::: Available records

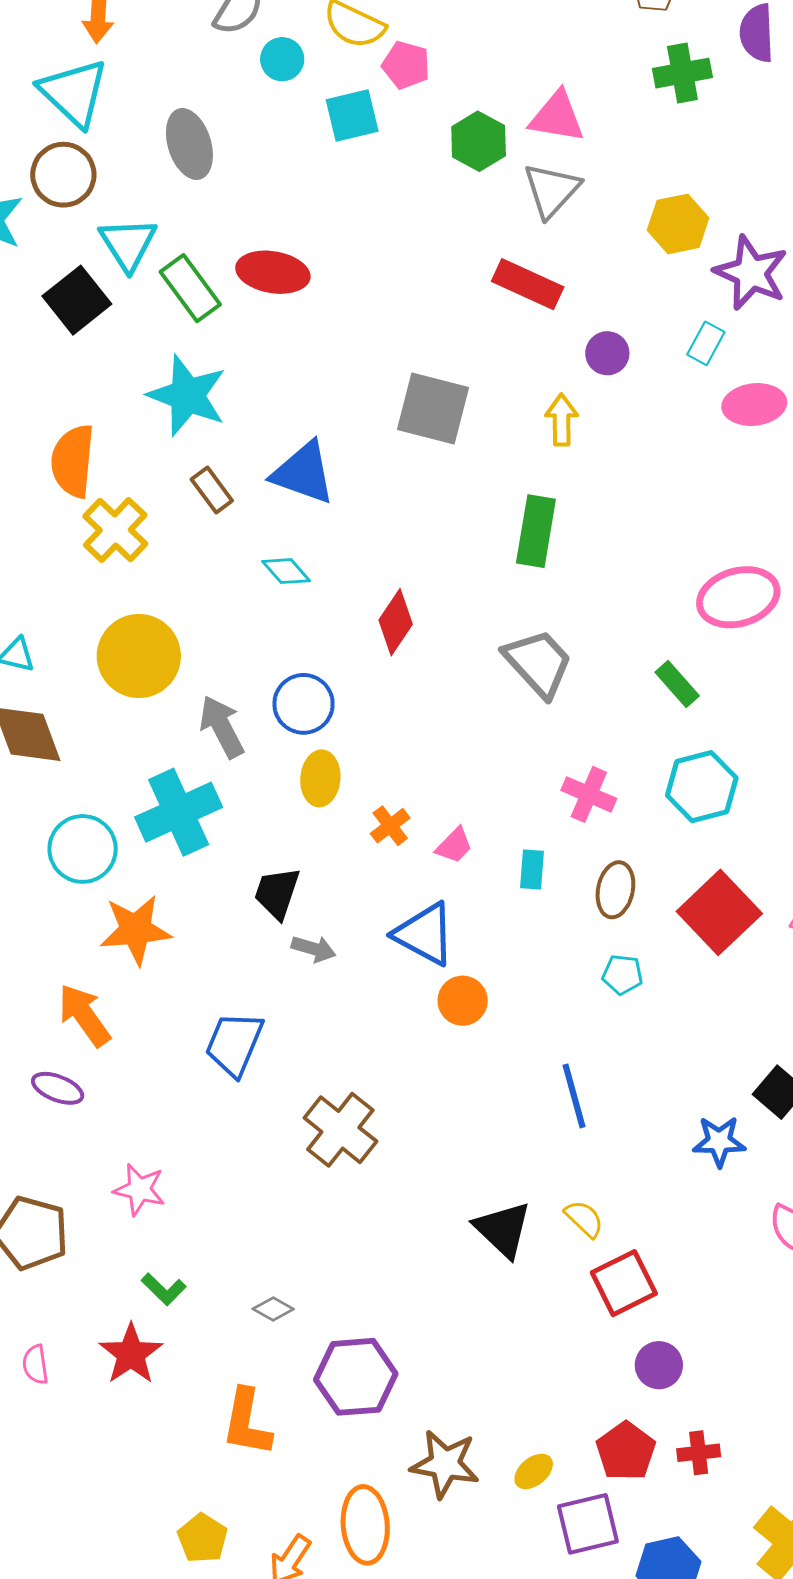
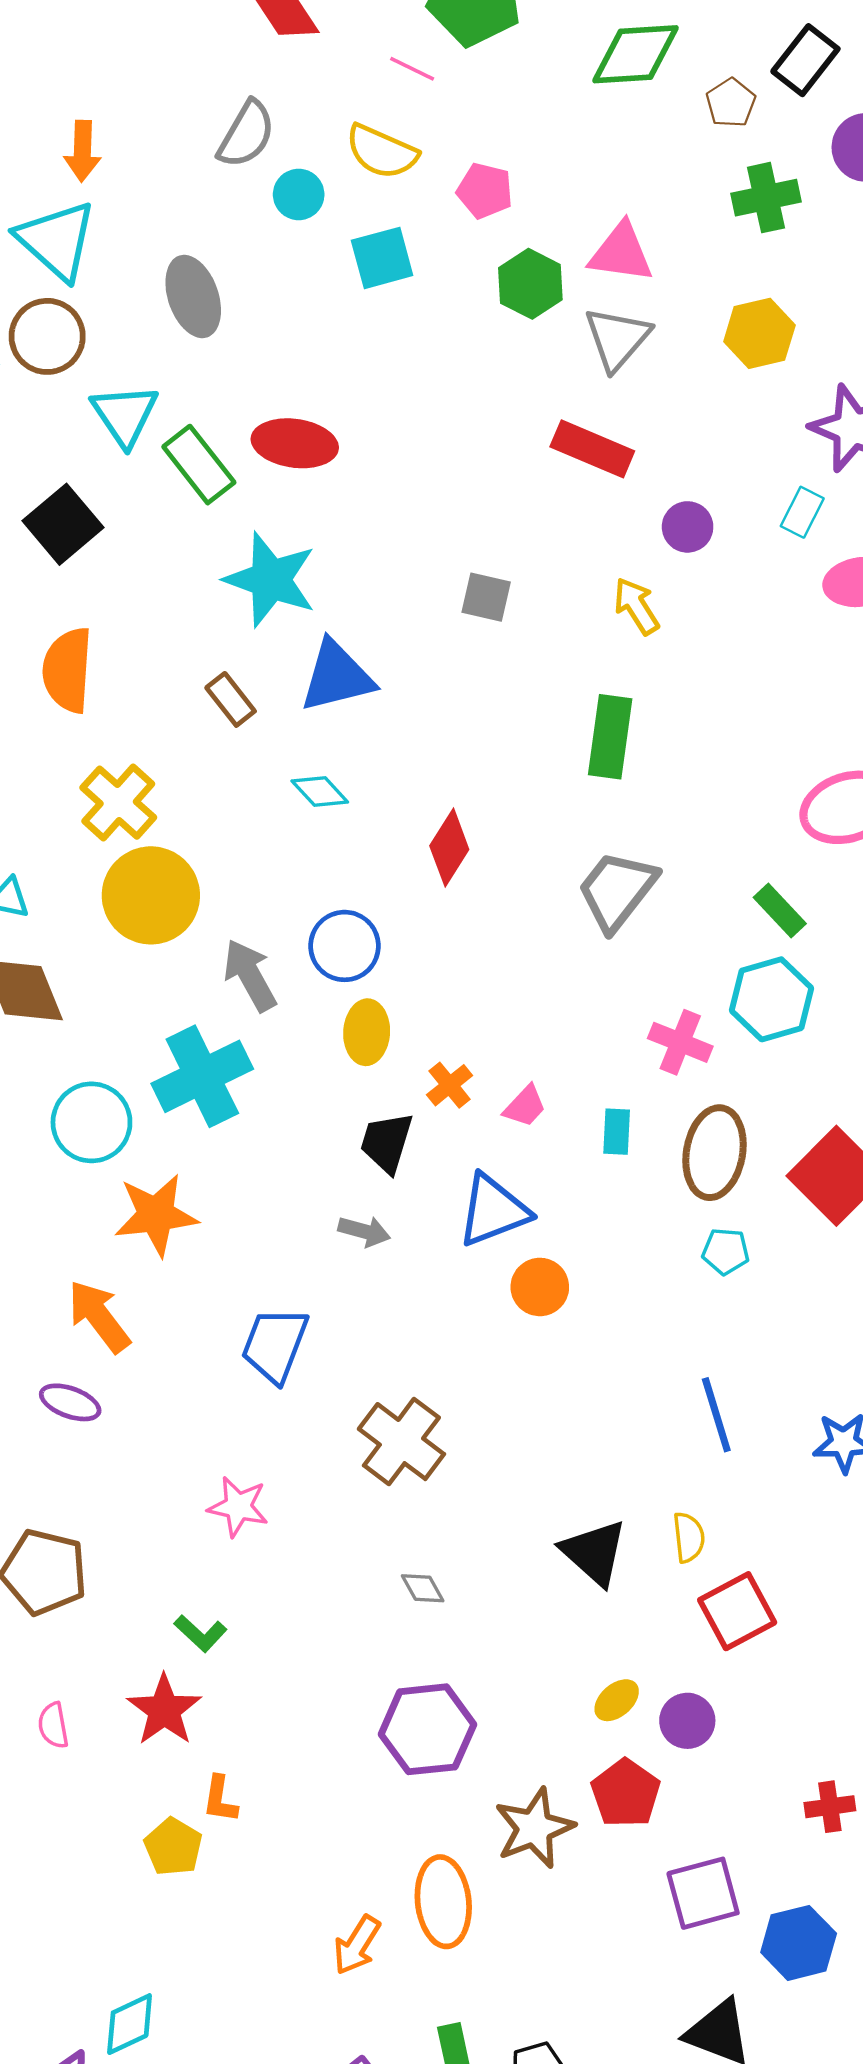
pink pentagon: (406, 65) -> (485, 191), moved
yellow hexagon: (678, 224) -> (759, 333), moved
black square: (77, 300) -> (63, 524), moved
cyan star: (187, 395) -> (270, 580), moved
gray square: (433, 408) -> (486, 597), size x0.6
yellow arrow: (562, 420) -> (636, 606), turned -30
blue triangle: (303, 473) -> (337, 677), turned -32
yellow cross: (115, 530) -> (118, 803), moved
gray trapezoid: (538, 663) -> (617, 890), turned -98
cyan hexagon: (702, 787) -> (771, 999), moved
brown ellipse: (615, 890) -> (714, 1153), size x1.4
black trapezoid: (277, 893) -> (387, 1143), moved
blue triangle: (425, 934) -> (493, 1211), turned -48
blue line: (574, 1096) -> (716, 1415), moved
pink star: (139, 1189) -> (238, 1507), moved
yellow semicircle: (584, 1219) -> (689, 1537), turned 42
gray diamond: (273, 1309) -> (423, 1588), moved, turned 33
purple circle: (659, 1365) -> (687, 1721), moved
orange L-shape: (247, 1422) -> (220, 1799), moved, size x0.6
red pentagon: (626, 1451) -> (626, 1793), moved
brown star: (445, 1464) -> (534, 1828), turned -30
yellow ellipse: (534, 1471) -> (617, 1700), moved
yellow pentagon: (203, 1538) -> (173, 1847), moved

::::::

**What to do:**
Please return the records as they stand, word for word, with no pictures.

**Answer section:**
pink pentagon: (406, 65) -> (485, 191), moved
yellow hexagon: (678, 224) -> (759, 333), moved
black square: (77, 300) -> (63, 524), moved
cyan star: (187, 395) -> (270, 580), moved
gray square: (433, 408) -> (486, 597), size x0.6
yellow arrow: (562, 420) -> (636, 606), turned -30
blue triangle: (303, 473) -> (337, 677), turned -32
yellow cross: (115, 530) -> (118, 803), moved
gray trapezoid: (538, 663) -> (617, 890), turned -98
cyan hexagon: (702, 787) -> (771, 999), moved
brown ellipse: (615, 890) -> (714, 1153), size x1.4
black trapezoid: (277, 893) -> (387, 1143), moved
blue triangle: (425, 934) -> (493, 1211), turned -48
blue line: (574, 1096) -> (716, 1415), moved
pink star: (139, 1189) -> (238, 1507), moved
yellow semicircle: (584, 1219) -> (689, 1537), turned 42
gray diamond: (273, 1309) -> (423, 1588), moved, turned 33
purple circle: (659, 1365) -> (687, 1721), moved
orange L-shape: (247, 1422) -> (220, 1799), moved, size x0.6
red pentagon: (626, 1451) -> (626, 1793), moved
brown star: (445, 1464) -> (534, 1828), turned -30
yellow ellipse: (534, 1471) -> (617, 1700), moved
yellow pentagon: (203, 1538) -> (173, 1847), moved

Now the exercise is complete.